━━ Provided data

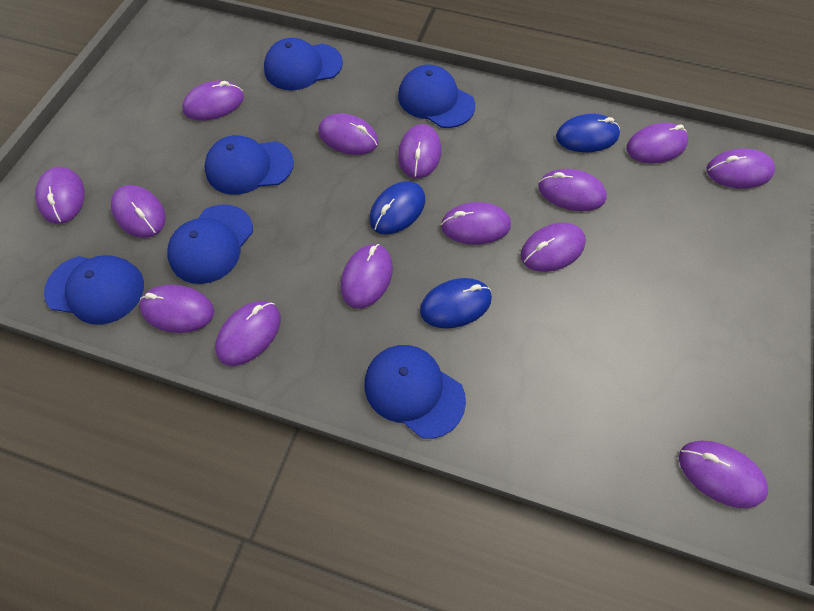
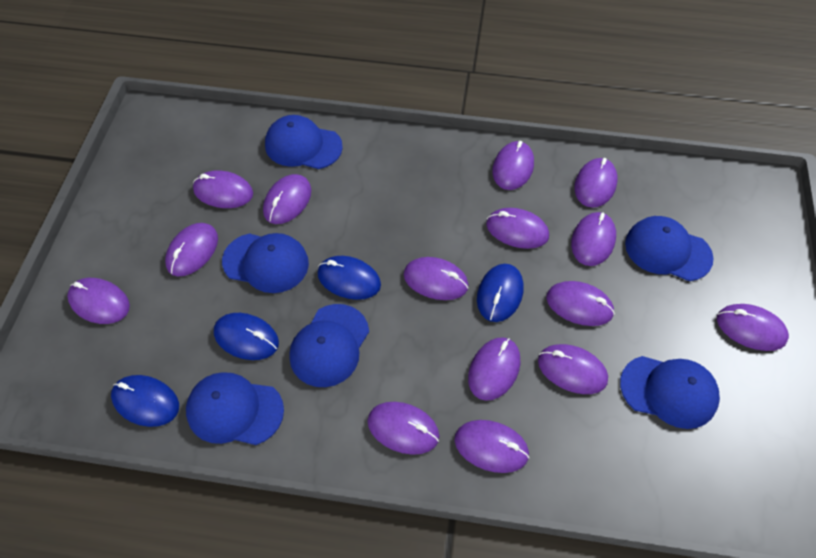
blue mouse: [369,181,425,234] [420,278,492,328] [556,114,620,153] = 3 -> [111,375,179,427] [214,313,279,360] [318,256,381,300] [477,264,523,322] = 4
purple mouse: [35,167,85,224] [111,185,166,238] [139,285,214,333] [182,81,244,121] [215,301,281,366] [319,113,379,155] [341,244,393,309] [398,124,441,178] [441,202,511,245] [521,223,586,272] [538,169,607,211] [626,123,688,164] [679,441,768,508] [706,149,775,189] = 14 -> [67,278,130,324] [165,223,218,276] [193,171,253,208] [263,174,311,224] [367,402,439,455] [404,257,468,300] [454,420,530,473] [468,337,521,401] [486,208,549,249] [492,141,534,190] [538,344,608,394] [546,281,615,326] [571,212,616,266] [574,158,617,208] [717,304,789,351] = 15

━━━━
━━ Provided data

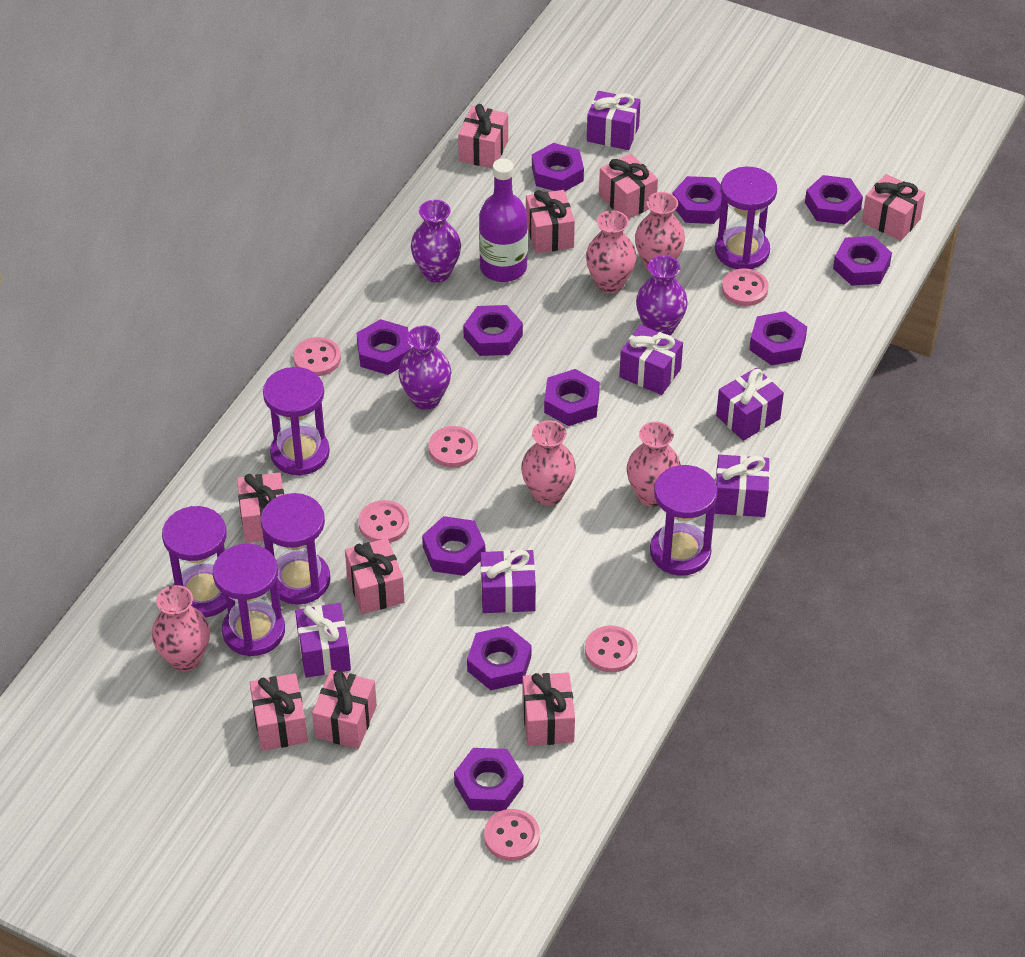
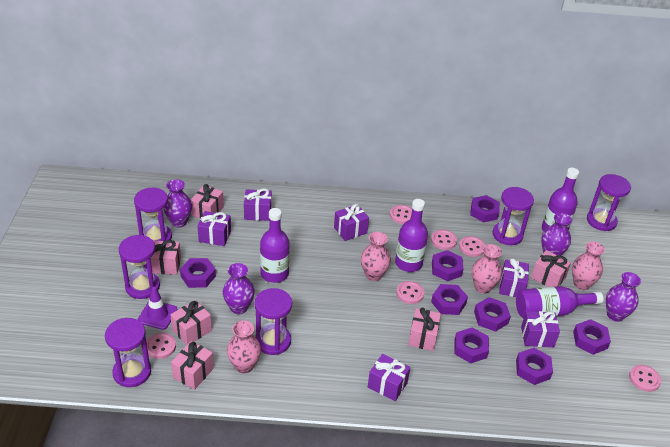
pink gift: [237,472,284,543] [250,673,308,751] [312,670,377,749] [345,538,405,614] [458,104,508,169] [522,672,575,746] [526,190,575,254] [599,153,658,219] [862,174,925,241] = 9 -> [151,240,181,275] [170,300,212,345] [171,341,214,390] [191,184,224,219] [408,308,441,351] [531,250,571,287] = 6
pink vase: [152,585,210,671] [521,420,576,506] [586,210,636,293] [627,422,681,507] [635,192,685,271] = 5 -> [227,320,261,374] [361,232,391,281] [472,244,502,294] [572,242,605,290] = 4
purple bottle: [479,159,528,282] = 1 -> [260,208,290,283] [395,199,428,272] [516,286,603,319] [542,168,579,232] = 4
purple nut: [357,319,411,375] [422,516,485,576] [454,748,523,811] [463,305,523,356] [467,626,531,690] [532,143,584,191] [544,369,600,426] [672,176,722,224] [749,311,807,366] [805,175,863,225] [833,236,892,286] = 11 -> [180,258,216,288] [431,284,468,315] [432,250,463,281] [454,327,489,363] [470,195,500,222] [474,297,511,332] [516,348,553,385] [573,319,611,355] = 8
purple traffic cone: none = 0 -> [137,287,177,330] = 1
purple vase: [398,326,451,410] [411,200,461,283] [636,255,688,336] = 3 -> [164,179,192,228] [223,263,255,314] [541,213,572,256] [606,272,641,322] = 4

━━━━

**Exercise objective:** Beginning at the line with "blue mouse: [369,181,425,234]" and stopping after the line with "purple mouse: [35,167,85,224]", please write out every line of the data above exactly and nothing else.

**Answer to this exercise:**
blue mouse: [369,181,425,234] [420,278,492,328] [556,114,620,153] = 3 -> [111,375,179,427] [214,313,279,360] [318,256,381,300] [477,264,523,322] = 4
purple mouse: [35,167,85,224] [111,185,166,238] [139,285,214,333] [182,81,244,121] [215,301,281,366] [319,113,379,155] [341,244,393,309] [398,124,441,178] [441,202,511,245] [521,223,586,272] [538,169,607,211] [626,123,688,164] [679,441,768,508] [706,149,775,189] = 14 -> [67,278,130,324] [165,223,218,276] [193,171,253,208] [263,174,311,224] [367,402,439,455] [404,257,468,300] [454,420,530,473] [468,337,521,401] [486,208,549,249] [492,141,534,190] [538,344,608,394] [546,281,615,326] [571,212,616,266] [574,158,617,208] [717,304,789,351] = 15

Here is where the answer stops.